(Data shown begins)

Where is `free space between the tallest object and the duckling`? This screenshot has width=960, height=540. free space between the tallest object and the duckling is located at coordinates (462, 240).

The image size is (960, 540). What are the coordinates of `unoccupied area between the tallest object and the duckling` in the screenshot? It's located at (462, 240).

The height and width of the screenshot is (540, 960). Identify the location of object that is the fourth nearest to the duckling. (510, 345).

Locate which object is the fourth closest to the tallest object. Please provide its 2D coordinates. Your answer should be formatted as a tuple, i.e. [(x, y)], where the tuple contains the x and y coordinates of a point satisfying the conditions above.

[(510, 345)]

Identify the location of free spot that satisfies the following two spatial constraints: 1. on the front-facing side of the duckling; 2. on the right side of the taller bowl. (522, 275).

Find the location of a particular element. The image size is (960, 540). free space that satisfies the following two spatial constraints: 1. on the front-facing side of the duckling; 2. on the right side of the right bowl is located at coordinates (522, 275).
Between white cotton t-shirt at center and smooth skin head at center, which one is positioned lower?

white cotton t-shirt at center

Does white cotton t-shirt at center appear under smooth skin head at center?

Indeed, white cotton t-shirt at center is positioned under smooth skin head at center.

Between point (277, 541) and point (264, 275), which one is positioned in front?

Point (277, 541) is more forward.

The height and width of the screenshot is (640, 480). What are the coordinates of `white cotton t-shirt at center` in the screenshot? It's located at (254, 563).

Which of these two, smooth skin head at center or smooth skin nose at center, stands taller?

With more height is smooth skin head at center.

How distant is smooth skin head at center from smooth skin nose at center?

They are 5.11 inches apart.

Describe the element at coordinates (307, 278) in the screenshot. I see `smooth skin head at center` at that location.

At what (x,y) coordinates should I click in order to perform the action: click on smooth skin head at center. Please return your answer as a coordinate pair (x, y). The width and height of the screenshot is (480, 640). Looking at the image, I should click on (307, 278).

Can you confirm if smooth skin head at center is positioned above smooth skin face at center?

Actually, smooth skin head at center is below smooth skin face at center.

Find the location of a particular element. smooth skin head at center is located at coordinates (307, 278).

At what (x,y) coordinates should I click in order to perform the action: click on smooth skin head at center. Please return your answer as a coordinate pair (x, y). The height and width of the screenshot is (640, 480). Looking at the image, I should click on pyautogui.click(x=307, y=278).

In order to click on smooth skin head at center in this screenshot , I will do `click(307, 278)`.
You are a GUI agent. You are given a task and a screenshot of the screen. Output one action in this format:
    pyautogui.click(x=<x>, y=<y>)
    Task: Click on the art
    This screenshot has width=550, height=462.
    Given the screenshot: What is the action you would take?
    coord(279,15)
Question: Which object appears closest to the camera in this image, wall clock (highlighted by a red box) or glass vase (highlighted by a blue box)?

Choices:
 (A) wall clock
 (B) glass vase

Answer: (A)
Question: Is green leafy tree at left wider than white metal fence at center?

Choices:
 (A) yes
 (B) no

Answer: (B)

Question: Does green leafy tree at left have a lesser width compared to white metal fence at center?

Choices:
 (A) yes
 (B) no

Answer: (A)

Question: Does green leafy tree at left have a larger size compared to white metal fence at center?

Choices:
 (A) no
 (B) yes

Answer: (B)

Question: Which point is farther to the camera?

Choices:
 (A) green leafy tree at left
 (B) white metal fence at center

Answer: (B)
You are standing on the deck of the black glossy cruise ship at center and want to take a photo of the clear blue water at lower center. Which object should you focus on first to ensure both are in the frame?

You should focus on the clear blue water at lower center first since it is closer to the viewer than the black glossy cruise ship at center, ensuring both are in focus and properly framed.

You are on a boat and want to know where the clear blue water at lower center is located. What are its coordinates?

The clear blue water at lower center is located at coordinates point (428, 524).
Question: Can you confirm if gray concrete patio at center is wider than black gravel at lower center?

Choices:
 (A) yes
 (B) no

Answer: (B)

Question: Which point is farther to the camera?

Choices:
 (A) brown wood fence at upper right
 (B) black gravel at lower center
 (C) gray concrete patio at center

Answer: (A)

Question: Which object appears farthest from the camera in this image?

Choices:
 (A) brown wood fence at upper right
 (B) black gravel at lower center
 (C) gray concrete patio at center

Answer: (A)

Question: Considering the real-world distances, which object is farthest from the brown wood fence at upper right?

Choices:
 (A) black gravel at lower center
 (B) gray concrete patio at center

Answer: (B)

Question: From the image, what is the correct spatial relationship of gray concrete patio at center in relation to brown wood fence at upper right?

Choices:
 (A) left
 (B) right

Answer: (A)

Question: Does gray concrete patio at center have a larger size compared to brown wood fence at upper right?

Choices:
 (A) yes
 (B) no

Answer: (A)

(Data shown ends)

Work required » Switch "duckling" to "rubber duck" everywhere it appears in the material above. Write the material out again with nothing else changed.

Written solution »
Where is `free space between the tallest object and the rubber duck`? This screenshot has width=960, height=540. free space between the tallest object and the rubber duck is located at coordinates (462, 240).

The image size is (960, 540). What are the coordinates of `unoccupied area between the tallest object and the rubber duck` in the screenshot? It's located at (462, 240).

The height and width of the screenshot is (540, 960). Identify the location of object that is the fourth nearest to the rubber duck. (510, 345).

Locate which object is the fourth closest to the tallest object. Please provide its 2D coordinates. Your answer should be formatted as a tuple, i.e. [(x, y)], where the tuple contains the x and y coordinates of a point satisfying the conditions above.

[(510, 345)]

Identify the location of free spot that satisfies the following two spatial constraints: 1. on the front-facing side of the rubber duck; 2. on the right side of the taller bowl. (522, 275).

Find the location of a particular element. The image size is (960, 540). free space that satisfies the following two spatial constraints: 1. on the front-facing side of the rubber duck; 2. on the right side of the right bowl is located at coordinates (522, 275).
Between white cotton t-shirt at center and smooth skin head at center, which one is positioned lower?

white cotton t-shirt at center

Does white cotton t-shirt at center appear under smooth skin head at center?

Indeed, white cotton t-shirt at center is positioned under smooth skin head at center.

Between point (277, 541) and point (264, 275), which one is positioned in front?

Point (277, 541) is more forward.

The height and width of the screenshot is (640, 480). What are the coordinates of `white cotton t-shirt at center` in the screenshot? It's located at (254, 563).

Which of these two, smooth skin head at center or smooth skin nose at center, stands taller?

With more height is smooth skin head at center.

How distant is smooth skin head at center from smooth skin nose at center?

They are 5.11 inches apart.

Describe the element at coordinates (307, 278) in the screenshot. I see `smooth skin head at center` at that location.

At what (x,y) coordinates should I click in order to perform the action: click on smooth skin head at center. Please return your answer as a coordinate pair (x, y). The width and height of the screenshot is (480, 640). Looking at the image, I should click on (307, 278).

Can you confirm if smooth skin head at center is positioned above smooth skin face at center?

Actually, smooth skin head at center is below smooth skin face at center.

Find the location of a particular element. smooth skin head at center is located at coordinates (307, 278).

At what (x,y) coordinates should I click in order to perform the action: click on smooth skin head at center. Please return your answer as a coordinate pair (x, y). The height and width of the screenshot is (640, 480). Looking at the image, I should click on pyautogui.click(x=307, y=278).

In order to click on smooth skin head at center in this screenshot , I will do `click(307, 278)`.
You are a GUI agent. You are given a task and a screenshot of the screen. Output one action in this format:
    pyautogui.click(x=<x>, y=<y>)
    Task: Click on the art
    This screenshot has width=550, height=462.
    Given the screenshot: What is the action you would take?
    coord(279,15)
Question: Which object appears closest to the camera in this image, wall clock (highlighted by a red box) or glass vase (highlighted by a blue box)?

Choices:
 (A) wall clock
 (B) glass vase

Answer: (A)
Question: Is green leafy tree at left wider than white metal fence at center?

Choices:
 (A) yes
 (B) no

Answer: (B)

Question: Does green leafy tree at left have a lesser width compared to white metal fence at center?

Choices:
 (A) yes
 (B) no

Answer: (A)

Question: Does green leafy tree at left have a larger size compared to white metal fence at center?

Choices:
 (A) no
 (B) yes

Answer: (B)

Question: Which point is farther to the camera?

Choices:
 (A) green leafy tree at left
 (B) white metal fence at center

Answer: (B)
You are standing on the deck of the black glossy cruise ship at center and want to take a photo of the clear blue water at lower center. Which object should you focus on first to ensure both are in the frame?

You should focus on the clear blue water at lower center first since it is closer to the viewer than the black glossy cruise ship at center, ensuring both are in focus and properly framed.

You are on a boat and want to know where the clear blue water at lower center is located. What are its coordinates?

The clear blue water at lower center is located at coordinates point (428, 524).
Question: Can you confirm if gray concrete patio at center is wider than black gravel at lower center?

Choices:
 (A) yes
 (B) no

Answer: (B)

Question: Which point is farther to the camera?

Choices:
 (A) brown wood fence at upper right
 (B) black gravel at lower center
 (C) gray concrete patio at center

Answer: (A)

Question: Which object appears farthest from the camera in this image?

Choices:
 (A) brown wood fence at upper right
 (B) black gravel at lower center
 (C) gray concrete patio at center

Answer: (A)

Question: Considering the real-world distances, which object is farthest from the brown wood fence at upper right?

Choices:
 (A) black gravel at lower center
 (B) gray concrete patio at center

Answer: (B)

Question: From the image, what is the correct spatial relationship of gray concrete patio at center in relation to brown wood fence at upper right?

Choices:
 (A) left
 (B) right

Answer: (A)

Question: Does gray concrete patio at center have a larger size compared to brown wood fence at upper right?

Choices:
 (A) yes
 (B) no

Answer: (A)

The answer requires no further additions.